(Try it):
The pictures stay out. Please retype every line below exactly.

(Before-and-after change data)

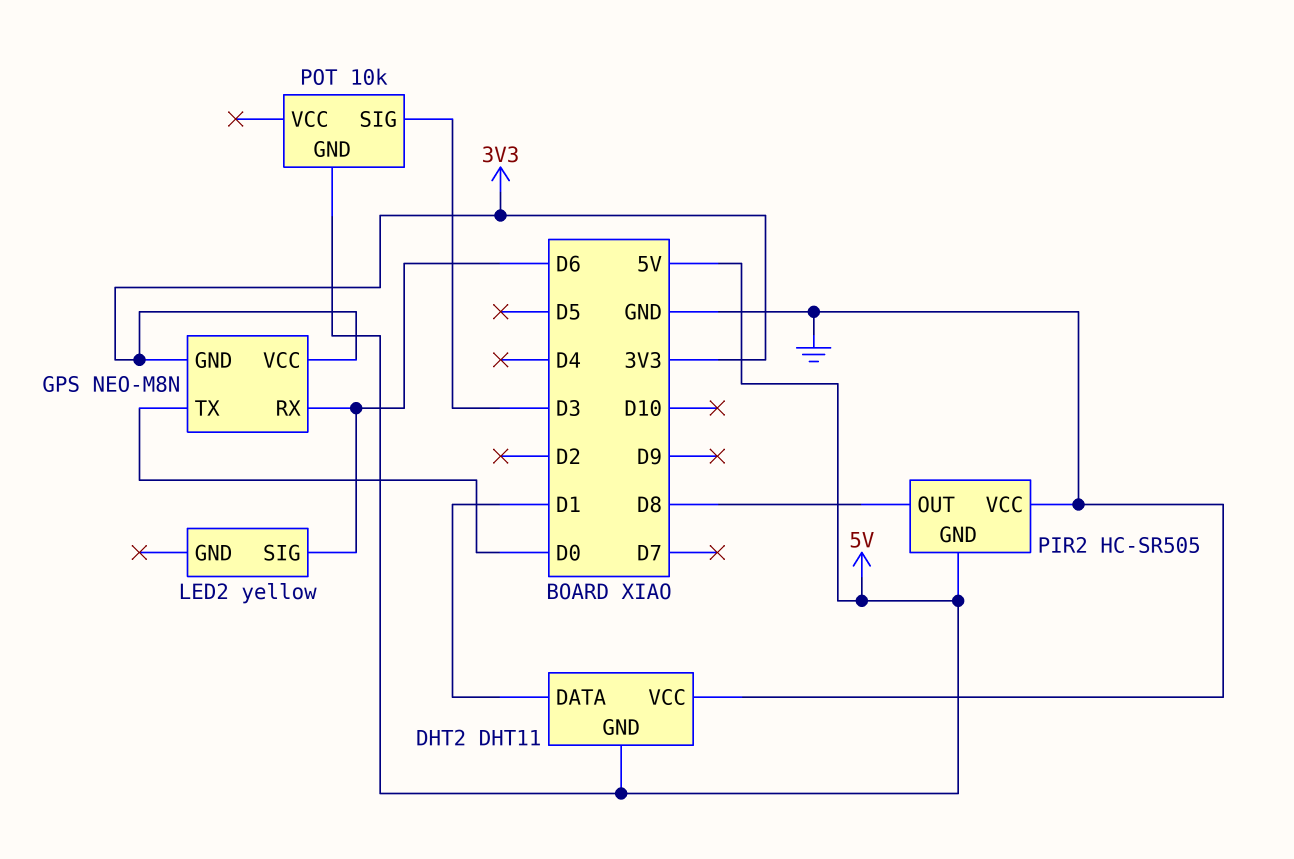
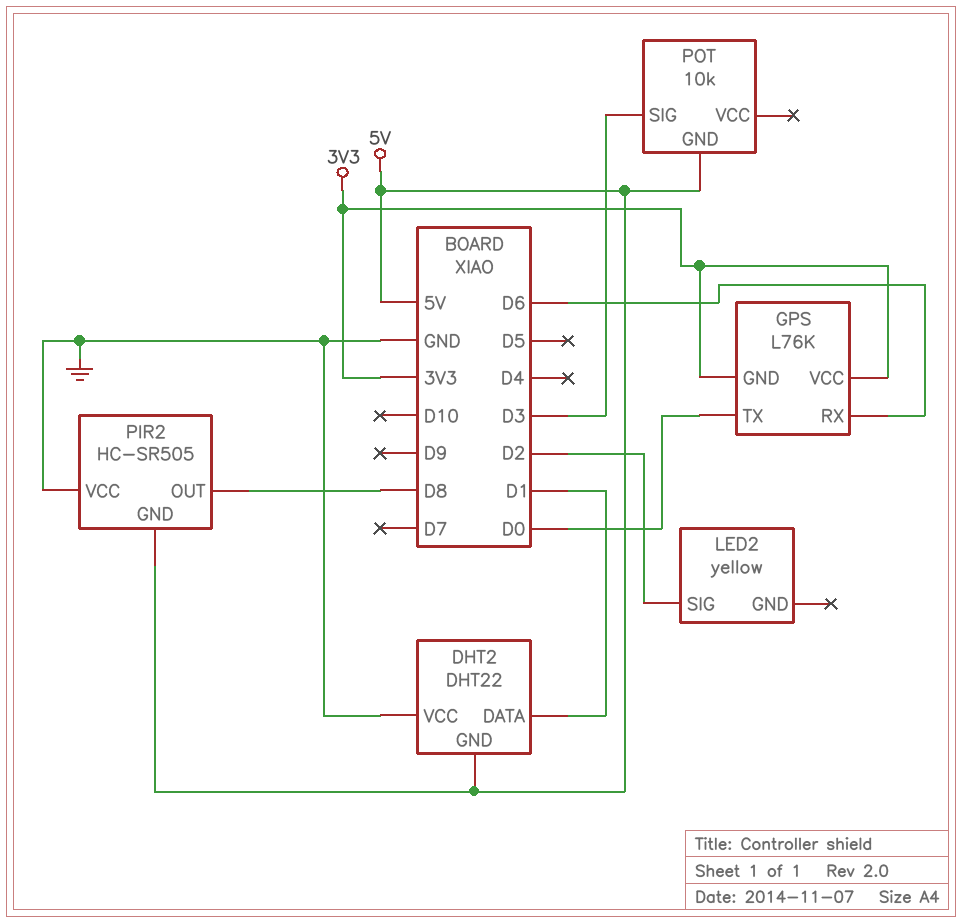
DHT2: DHT11 -> DHT22
GPS: NEO-M8N -> L76K
LED2 pin SIG: D6 -> D2

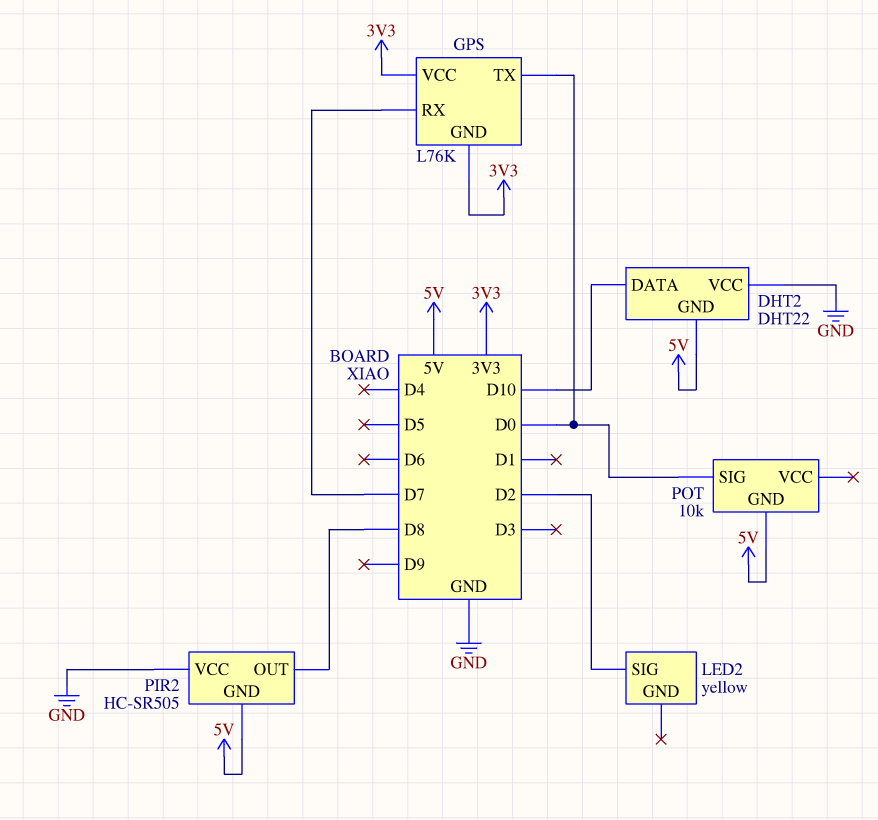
DHT2 pin DATA: D1 -> D10
GPS pin RX: D6 -> D7
POT pin SIG: D3 -> D0

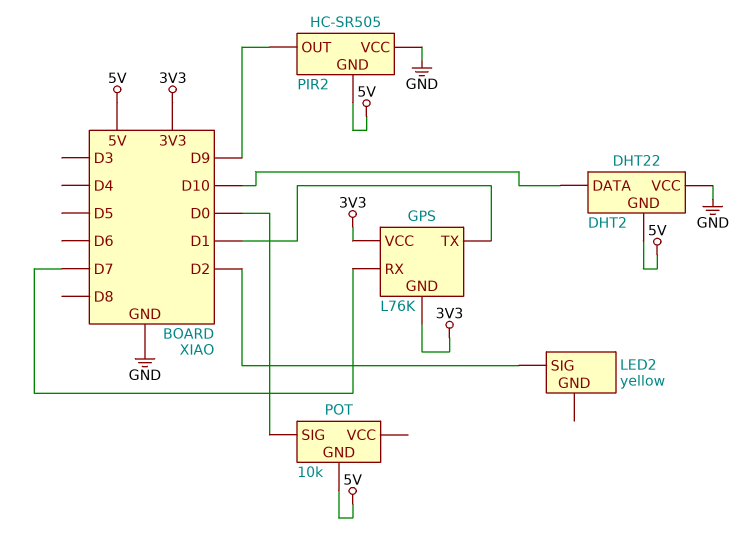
GPS pin TX: D0 -> D1
PIR2 pin OUT: D8 -> D9

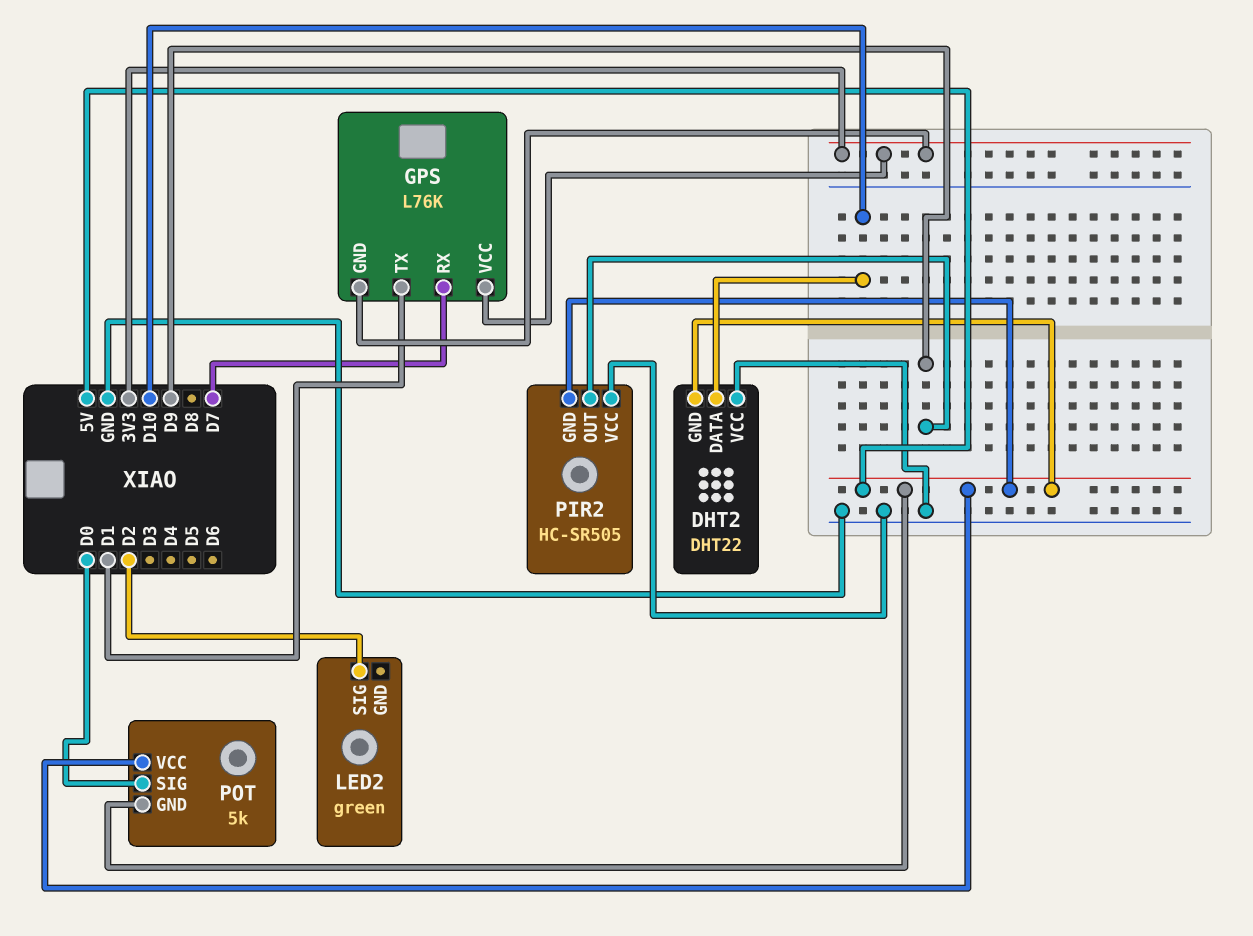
LED2: yellow -> green
POT: 10k -> 5k
POT pin VCC: none -> 5V

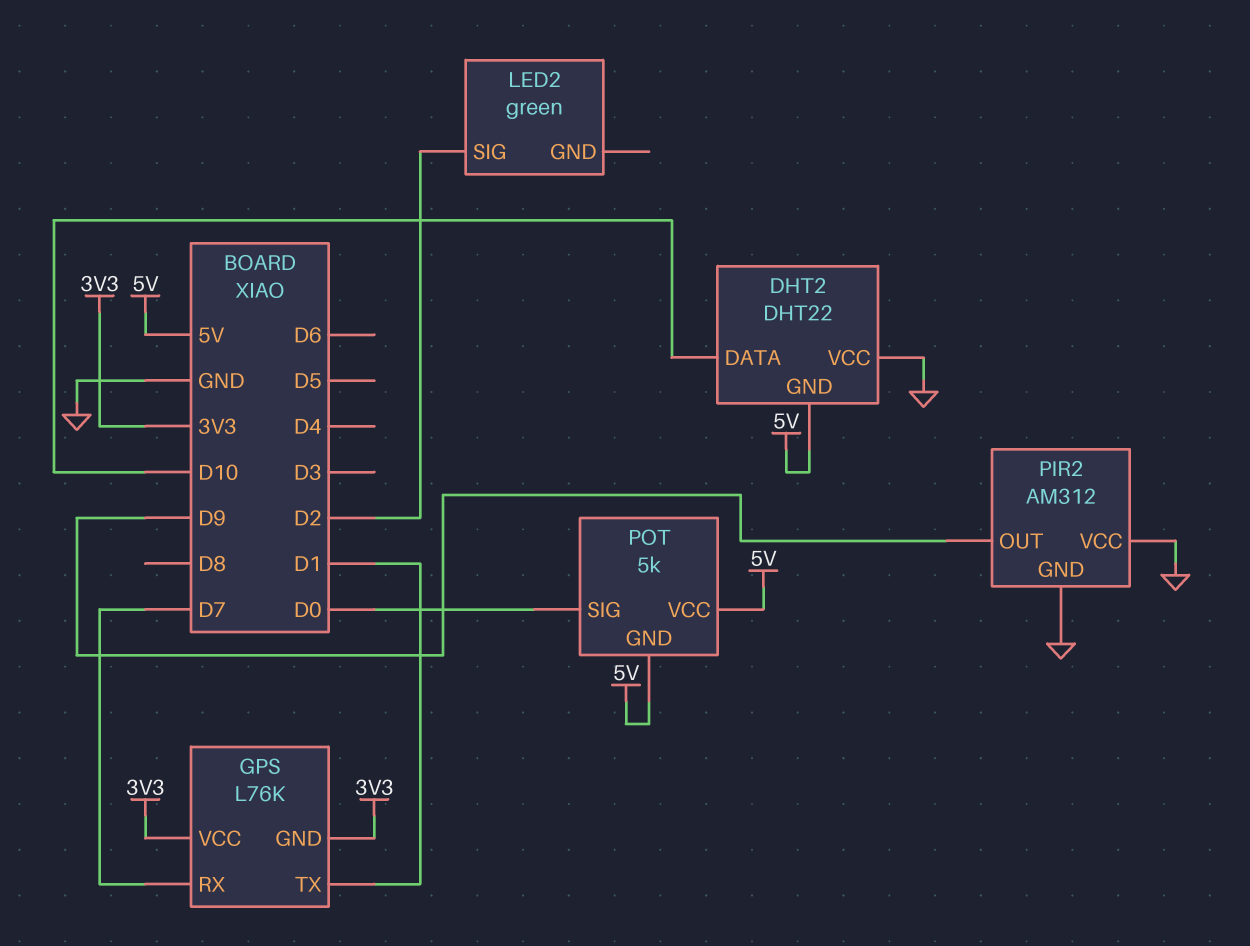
PIR2: HC-SR505 -> AM312
PIR2 pin GND: 5V -> GND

(Exercise response):
DHT2: DHT11 -> DHT22
GPS: NEO-M8N -> L76K
LED2 pin SIG: D6 -> D2

DHT2 pin DATA: D1 -> D10
GPS pin RX: D6 -> D7
POT pin SIG: D3 -> D0

GPS pin TX: D0 -> D1
PIR2 pin OUT: D8 -> D9

LED2: yellow -> green
POT: 10k -> 5k
POT pin VCC: none -> 5V

PIR2: HC-SR505 -> AM312
PIR2 pin GND: 5V -> GND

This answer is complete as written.